▶ _EXERCISE PROMPT_:
What is needed is the whole of the data, set down exactly.

SUPPLIED DATA section start

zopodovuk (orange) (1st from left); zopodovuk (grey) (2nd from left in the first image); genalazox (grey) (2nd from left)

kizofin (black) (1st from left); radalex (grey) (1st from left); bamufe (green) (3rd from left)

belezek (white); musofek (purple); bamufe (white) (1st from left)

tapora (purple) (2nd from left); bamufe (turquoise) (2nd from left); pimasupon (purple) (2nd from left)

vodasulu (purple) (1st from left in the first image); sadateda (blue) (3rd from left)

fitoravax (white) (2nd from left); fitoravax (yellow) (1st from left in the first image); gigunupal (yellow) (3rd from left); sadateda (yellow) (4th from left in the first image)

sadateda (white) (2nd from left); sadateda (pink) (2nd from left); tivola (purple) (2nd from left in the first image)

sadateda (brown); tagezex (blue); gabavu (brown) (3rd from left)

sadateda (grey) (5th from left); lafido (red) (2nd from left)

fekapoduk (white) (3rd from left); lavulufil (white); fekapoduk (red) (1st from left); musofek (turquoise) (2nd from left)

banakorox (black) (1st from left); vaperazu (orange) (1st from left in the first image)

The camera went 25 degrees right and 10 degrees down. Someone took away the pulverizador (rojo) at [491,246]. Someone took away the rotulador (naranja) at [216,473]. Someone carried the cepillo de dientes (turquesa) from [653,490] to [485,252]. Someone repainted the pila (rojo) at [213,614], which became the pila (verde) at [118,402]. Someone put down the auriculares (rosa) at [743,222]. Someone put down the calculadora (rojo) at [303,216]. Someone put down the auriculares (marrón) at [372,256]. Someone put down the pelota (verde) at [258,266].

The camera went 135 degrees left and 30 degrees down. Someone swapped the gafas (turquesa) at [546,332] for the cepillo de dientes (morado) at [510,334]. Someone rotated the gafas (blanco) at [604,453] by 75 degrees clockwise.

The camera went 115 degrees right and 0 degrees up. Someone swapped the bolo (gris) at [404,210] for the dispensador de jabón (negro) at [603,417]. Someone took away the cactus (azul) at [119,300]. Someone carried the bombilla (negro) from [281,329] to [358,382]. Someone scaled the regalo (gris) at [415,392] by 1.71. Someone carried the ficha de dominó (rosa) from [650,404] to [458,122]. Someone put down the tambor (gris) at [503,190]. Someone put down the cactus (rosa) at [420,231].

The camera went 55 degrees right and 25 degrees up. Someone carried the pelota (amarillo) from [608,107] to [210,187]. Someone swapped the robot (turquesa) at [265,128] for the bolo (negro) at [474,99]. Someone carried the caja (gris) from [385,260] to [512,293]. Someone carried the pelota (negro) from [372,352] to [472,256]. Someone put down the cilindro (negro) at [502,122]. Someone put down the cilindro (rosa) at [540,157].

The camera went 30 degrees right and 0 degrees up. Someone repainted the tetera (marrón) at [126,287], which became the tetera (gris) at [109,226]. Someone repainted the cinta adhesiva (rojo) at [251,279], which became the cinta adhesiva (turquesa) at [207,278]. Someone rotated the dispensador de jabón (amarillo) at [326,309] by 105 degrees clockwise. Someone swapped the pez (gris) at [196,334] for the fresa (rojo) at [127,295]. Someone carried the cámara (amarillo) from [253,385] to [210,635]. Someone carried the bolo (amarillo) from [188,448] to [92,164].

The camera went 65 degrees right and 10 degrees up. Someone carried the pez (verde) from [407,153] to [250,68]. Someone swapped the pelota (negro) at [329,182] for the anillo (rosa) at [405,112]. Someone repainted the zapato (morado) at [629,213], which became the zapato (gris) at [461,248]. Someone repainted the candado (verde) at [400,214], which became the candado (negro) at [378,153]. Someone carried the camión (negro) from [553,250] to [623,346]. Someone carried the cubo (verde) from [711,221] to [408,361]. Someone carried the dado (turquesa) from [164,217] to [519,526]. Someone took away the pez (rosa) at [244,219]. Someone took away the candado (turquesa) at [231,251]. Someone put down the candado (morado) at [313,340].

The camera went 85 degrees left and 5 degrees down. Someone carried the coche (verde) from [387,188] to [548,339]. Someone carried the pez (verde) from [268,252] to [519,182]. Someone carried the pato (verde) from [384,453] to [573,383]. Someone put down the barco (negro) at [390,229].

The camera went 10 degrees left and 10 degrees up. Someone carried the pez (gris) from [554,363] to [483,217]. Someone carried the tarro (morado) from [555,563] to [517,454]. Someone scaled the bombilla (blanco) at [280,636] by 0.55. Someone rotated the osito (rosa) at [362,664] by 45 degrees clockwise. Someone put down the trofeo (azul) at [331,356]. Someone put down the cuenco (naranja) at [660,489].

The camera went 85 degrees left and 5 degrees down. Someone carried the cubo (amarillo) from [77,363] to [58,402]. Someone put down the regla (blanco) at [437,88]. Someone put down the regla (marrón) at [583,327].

SUPPLIED DATA section end

▶ _WRITTEN REPLY_:
zopodovuk (orange) (1st from left); zopodovuk (grey) (2nd from left in the first image); genalazox (grey) (2nd from left)

kizofin (black) (1st from left); radalex (grey) (1st from left); bamufe (green) (3rd from left)

belezek (white); musofek (purple); bamufe (white) (1st from left)

tapora (purple) (2nd from left); bamufe (turquoise) (2nd from left); pimasupon (purple) (2nd from left)

vodasulu (purple) (1st from left in the first image); sadateda (blue) (3rd from left)

fitoravax (white) (2nd from left); fitoravax (yellow) (1st from left in the first image); gigunupal (yellow) (3rd from left); sadateda (yellow) (4th from left in the first image)

sadateda (white) (2nd from left); sadateda (pink) (2nd from left); tivola (purple) (2nd from left in the first image)

sadateda (brown); tagezex (blue); gabavu (brown) (3rd from left)

sadateda (grey) (5th from left); lafido (red) (2nd from left)

fekapoduk (white) (3rd from left); lavulufil (white); fekapoduk (red) (1st from left); musofek (turquoise) (2nd from left)

banakorox (black) (1st from left); vaperazu (orange) (1st from left in the first image)

The camera went 25 degrees right and 10 degrees down. Someone took away the pulverizador (rojo) at [491,246]. Someone took away the rotulador (naranja) at [216,473]. Someone carried the cepillo de dientes (turquesa) from [653,490] to [485,252]. Someone repainted the pila (rojo) at [213,614], which became the pila (verde) at [118,402]. Someone put down the auriculares (rosa) at [743,222]. Someone put down the calculadora (rojo) at [303,216]. Someone put down the auriculares (marrón) at [372,256]. Someone put down the pelota (verde) at [258,266].

The camera went 135 degrees left and 30 degrees down. Someone swapped the gafas (turquesa) at [546,332] for the cepillo de dientes (morado) at [510,334]. Someone rotated the gafas (blanco) at [604,453] by 75 degrees clockwise.

The camera went 115 degrees right and 0 degrees up. Someone swapped the bolo (gris) at [404,210] for the dispensador de jabón (negro) at [603,417]. Someone took away the cactus (azul) at [119,300]. Someone carried the bombilla (negro) from [281,329] to [358,382]. Someone scaled the regalo (gris) at [415,392] by 1.71. Someone carried the ficha de dominó (rosa) from [650,404] to [458,122]. Someone put down the tambor (gris) at [503,190]. Someone put down the cactus (rosa) at [420,231].

The camera went 55 degrees right and 25 degrees up. Someone carried the pelota (amarillo) from [608,107] to [210,187]. Someone swapped the robot (turquesa) at [265,128] for the bolo (negro) at [474,99]. Someone carried the caja (gris) from [385,260] to [512,293]. Someone carried the pelota (negro) from [372,352] to [472,256]. Someone put down the cilindro (negro) at [502,122]. Someone put down the cilindro (rosa) at [540,157].

The camera went 30 degrees right and 0 degrees up. Someone repainted the tetera (marrón) at [126,287], which became the tetera (gris) at [109,226]. Someone repainted the cinta adhesiva (rojo) at [251,279], which became the cinta adhesiva (turquesa) at [207,278]. Someone rotated the dispensador de jabón (amarillo) at [326,309] by 105 degrees clockwise. Someone swapped the pez (gris) at [196,334] for the fresa (rojo) at [127,295]. Someone carried the cámara (amarillo) from [253,385] to [210,635]. Someone carried the bolo (amarillo) from [188,448] to [92,164].

The camera went 65 degrees right and 10 degrees up. Someone carried the pez (verde) from [407,153] to [250,68]. Someone swapped the pelota (negro) at [329,182] for the anillo (rosa) at [405,112]. Someone repainted the zapato (morado) at [629,213], which became the zapato (gris) at [461,248]. Someone repainted the candado (verde) at [400,214], which became the candado (negro) at [378,153]. Someone carried the camión (negro) from [553,250] to [623,346]. Someone carried the cubo (verde) from [711,221] to [408,361]. Someone carried the dado (turquesa) from [164,217] to [519,526]. Someone took away the pez (rosa) at [244,219]. Someone took away the candado (turquesa) at [231,251]. Someone put down the candado (morado) at [313,340].

The camera went 85 degrees left and 5 degrees down. Someone carried the coche (verde) from [387,188] to [548,339]. Someone carried the pez (verde) from [268,252] to [519,182]. Someone carried the pato (verde) from [384,453] to [573,383]. Someone put down the barco (negro) at [390,229].

The camera went 10 degrees left and 10 degrees up. Someone carried the pez (gris) from [554,363] to [483,217]. Someone carried the tarro (morado) from [555,563] to [517,454]. Someone scaled the bombilla (blanco) at [280,636] by 0.55. Someone rotated the osito (rosa) at [362,664] by 45 degrees clockwise. Someone put down the trofeo (azul) at [331,356]. Someone put down the cuenco (naranja) at [660,489].

The camera went 85 degrees left and 5 degrees down. Someone carried the cubo (amarillo) from [77,363] to [58,402]. Someone put down the regla (blanco) at [437,88]. Someone put down the regla (marrón) at [583,327].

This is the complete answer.